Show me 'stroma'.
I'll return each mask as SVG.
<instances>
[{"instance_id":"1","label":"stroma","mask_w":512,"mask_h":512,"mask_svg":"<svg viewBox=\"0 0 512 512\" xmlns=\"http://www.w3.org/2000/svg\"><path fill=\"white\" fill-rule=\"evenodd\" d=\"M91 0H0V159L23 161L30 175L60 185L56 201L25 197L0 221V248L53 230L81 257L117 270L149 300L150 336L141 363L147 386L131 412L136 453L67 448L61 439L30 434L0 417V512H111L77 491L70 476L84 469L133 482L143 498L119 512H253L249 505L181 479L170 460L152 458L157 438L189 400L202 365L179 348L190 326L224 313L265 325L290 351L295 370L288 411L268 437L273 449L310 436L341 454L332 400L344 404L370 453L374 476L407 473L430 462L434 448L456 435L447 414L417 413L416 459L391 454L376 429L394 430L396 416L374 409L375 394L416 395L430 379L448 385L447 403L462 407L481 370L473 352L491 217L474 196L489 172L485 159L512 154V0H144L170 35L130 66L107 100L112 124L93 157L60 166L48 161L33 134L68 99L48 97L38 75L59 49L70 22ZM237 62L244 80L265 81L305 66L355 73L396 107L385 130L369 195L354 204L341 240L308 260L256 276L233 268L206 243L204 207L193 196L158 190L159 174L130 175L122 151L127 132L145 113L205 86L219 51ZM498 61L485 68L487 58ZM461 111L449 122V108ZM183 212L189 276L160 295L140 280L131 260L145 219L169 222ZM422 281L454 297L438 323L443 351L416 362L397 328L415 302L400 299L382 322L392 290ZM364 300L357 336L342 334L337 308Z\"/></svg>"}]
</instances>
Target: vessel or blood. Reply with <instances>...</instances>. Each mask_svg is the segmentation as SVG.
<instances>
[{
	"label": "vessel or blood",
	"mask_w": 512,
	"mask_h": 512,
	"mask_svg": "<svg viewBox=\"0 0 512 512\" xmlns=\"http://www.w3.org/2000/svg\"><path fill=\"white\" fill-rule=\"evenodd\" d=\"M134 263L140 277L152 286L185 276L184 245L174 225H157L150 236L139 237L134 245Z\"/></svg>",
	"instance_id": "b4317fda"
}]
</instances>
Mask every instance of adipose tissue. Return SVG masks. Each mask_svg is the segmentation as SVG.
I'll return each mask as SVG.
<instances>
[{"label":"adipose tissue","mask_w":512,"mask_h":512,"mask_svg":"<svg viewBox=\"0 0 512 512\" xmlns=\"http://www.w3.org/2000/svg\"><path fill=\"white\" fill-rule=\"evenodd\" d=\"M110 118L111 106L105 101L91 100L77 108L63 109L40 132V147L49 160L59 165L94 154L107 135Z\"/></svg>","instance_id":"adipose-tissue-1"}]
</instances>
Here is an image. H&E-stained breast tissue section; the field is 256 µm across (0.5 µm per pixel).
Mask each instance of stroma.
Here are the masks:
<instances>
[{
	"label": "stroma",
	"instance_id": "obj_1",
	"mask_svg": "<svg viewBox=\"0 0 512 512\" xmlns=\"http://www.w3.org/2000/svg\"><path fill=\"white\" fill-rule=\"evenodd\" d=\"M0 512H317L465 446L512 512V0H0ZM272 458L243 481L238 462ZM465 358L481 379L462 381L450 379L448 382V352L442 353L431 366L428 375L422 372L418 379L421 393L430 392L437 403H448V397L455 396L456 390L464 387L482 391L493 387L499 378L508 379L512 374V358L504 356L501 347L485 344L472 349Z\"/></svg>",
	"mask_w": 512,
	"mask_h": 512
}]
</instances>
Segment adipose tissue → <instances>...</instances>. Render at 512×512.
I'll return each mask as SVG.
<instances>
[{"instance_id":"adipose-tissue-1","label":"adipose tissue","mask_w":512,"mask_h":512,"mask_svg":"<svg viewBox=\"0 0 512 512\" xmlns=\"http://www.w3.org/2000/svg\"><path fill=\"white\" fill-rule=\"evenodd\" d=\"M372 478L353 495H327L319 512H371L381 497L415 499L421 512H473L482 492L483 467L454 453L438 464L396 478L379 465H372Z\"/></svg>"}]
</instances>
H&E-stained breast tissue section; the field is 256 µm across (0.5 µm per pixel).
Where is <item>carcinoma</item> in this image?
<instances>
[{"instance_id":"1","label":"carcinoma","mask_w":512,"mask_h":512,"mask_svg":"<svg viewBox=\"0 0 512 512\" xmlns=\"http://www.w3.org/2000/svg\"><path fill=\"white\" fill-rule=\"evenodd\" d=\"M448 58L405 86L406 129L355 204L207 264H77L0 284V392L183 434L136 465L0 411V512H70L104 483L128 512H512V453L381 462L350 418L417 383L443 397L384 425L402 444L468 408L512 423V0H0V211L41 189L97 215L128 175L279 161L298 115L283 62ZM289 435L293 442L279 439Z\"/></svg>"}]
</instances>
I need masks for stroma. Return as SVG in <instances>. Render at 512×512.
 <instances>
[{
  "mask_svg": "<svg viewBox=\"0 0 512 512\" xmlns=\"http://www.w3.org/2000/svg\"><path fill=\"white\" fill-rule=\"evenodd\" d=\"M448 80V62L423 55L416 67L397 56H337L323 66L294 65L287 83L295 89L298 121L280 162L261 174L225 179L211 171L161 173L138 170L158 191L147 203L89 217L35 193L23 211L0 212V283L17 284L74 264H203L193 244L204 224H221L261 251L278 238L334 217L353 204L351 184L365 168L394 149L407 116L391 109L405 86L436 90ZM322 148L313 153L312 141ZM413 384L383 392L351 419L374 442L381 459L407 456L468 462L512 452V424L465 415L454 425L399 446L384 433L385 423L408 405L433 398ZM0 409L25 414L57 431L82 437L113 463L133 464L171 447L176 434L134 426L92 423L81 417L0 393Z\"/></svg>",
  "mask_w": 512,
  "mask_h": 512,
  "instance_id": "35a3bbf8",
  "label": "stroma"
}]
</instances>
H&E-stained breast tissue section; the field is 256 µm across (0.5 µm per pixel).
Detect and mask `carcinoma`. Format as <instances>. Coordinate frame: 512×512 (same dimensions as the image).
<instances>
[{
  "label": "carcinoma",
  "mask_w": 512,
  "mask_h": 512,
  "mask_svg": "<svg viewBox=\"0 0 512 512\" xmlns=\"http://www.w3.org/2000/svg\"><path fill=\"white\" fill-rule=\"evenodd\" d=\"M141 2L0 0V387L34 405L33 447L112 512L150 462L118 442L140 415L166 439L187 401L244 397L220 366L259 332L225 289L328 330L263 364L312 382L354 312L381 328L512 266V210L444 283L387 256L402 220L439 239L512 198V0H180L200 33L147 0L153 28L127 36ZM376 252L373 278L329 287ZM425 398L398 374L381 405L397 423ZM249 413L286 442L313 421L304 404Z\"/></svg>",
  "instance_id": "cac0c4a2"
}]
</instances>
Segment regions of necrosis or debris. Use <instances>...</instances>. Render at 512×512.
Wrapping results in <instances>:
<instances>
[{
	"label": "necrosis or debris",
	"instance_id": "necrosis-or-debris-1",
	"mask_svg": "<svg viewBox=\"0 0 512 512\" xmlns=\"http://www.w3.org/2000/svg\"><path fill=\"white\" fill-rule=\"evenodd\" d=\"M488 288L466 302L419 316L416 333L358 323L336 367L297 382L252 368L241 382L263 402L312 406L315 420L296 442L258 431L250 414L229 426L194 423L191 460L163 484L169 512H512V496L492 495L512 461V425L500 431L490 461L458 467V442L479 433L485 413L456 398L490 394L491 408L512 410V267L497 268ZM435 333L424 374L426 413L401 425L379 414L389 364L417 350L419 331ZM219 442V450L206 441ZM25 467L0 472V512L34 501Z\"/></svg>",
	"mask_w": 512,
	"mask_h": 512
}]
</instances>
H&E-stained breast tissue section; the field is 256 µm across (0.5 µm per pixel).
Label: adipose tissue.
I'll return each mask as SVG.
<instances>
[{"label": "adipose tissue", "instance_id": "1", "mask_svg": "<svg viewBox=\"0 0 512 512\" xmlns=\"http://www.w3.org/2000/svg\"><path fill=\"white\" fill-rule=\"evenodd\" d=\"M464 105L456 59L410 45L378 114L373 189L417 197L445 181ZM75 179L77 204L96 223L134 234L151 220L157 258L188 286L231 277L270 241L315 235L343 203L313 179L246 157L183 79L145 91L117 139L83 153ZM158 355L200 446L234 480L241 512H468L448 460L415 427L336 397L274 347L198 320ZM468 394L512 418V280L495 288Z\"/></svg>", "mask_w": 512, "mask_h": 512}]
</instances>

=====

▶ **TASK STATEMENT**:
The lines from the top of the data above down to the line containing "Here is an image." are to be copied exactly; no other line should appear.

▶ **COMPLETE RESPONSE**:
Show me 'stroma'.
I'll return each mask as SVG.
<instances>
[{"instance_id":"1","label":"stroma","mask_w":512,"mask_h":512,"mask_svg":"<svg viewBox=\"0 0 512 512\" xmlns=\"http://www.w3.org/2000/svg\"><path fill=\"white\" fill-rule=\"evenodd\" d=\"M91 0H0V159L23 161L30 175L60 185L56 201L25 197L0 221V248L53 230L81 257L117 270L149 300L150 336L141 363L147 386L131 412L136 453L67 448L61 439L30 434L0 417V512H111L77 491L70 476L84 469L133 482L143 498L119 512H253L249 505L181 479L170 460L152 458L157 438L189 400L202 365L179 348L190 326L224 313L265 325L290 351L295 370L288 411L268 437L273 449L310 436L341 454L332 400L344 404L370 453L374 476L407 473L430 462L434 448L456 435L447 414L417 413L416 459L391 454L376 429L394 430L396 416L374 409L375 394L416 395L430 379L448 385L447 403L462 407L481 370L473 352L491 217L474 196L489 172L485 159L512 154V0H144L170 35L130 66L107 100L112 124L93 157L60 166L48 161L33 134L68 99L48 97L38 75L59 49L70 22ZM237 62L244 80L265 81L305 66L355 73L396 107L385 130L369 195L354 204L341 240L308 260L256 276L233 268L206 243L204 207L193 196L158 190L159 174L130 175L122 151L127 132L145 113L205 86L219 51ZM498 61L485 68L487 58ZM461 111L449 122V108ZM183 212L189 276L160 295L140 280L131 260L145 219L169 222ZM422 281L454 297L438 323L443 351L416 362L397 328L415 302L400 299L382 322L392 290ZM364 300L357 336L342 334L337 308Z\"/></svg>"}]
</instances>
Target: vessel or blood. Reply with <instances>...</instances>. Each mask_svg is the segmentation as SVG.
<instances>
[{
	"label": "vessel or blood",
	"mask_w": 512,
	"mask_h": 512,
	"mask_svg": "<svg viewBox=\"0 0 512 512\" xmlns=\"http://www.w3.org/2000/svg\"><path fill=\"white\" fill-rule=\"evenodd\" d=\"M134 263L140 277L152 286L185 276L184 245L174 225H157L150 236L139 237L134 245Z\"/></svg>",
	"instance_id": "b4317fda"
}]
</instances>
Mask every instance of adipose tissue. Return SVG masks. Each mask_svg is the segmentation as SVG.
I'll return each mask as SVG.
<instances>
[{"label":"adipose tissue","mask_w":512,"mask_h":512,"mask_svg":"<svg viewBox=\"0 0 512 512\" xmlns=\"http://www.w3.org/2000/svg\"><path fill=\"white\" fill-rule=\"evenodd\" d=\"M110 118L111 106L105 101L91 100L77 108L63 109L40 132V147L49 160L59 165L94 154L107 135Z\"/></svg>","instance_id":"adipose-tissue-1"}]
</instances>
Here is an image. H&E-stained breast tissue section; the field is 256 µm across (0.5 µm per pixel).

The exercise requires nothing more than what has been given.